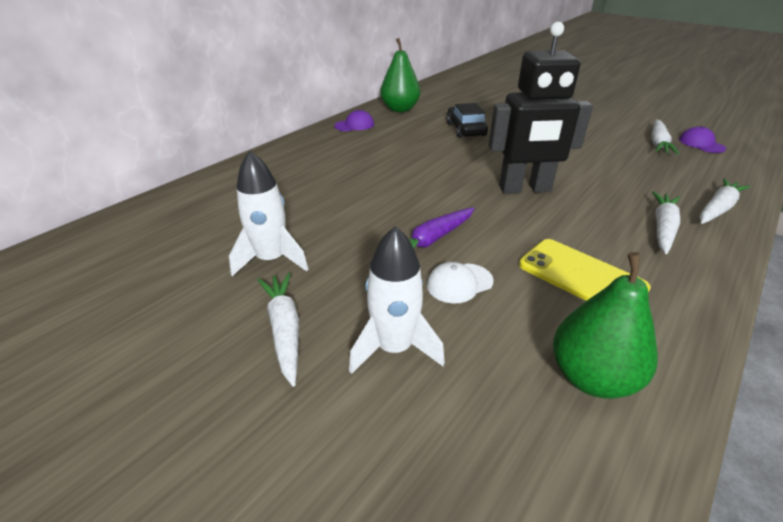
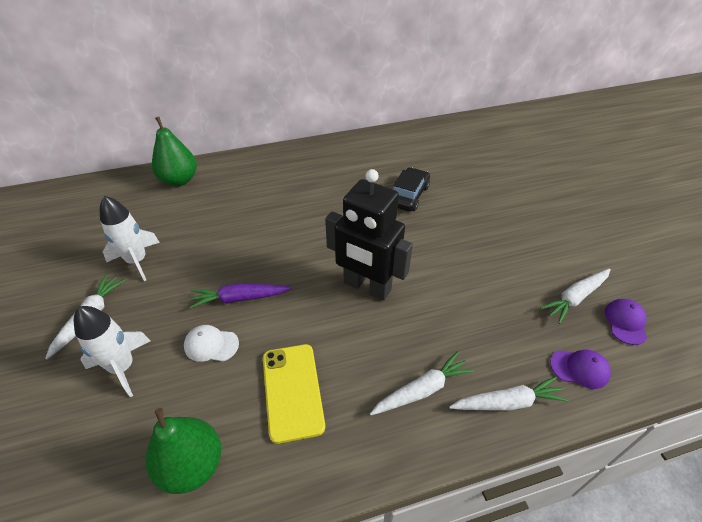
camera: 35 degrees right, 10 degrees up
purple cap [334,110,374,131] -> purple cap moved to [550,349,611,389]
green pear [380,38,420,112] -> green pear moved to [152,117,197,186]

════════

Lines of the data above that include the string "moved" must each be copied.

purple cap [334,110,374,131] -> purple cap moved to [550,349,611,389]
green pear [380,38,420,112] -> green pear moved to [152,117,197,186]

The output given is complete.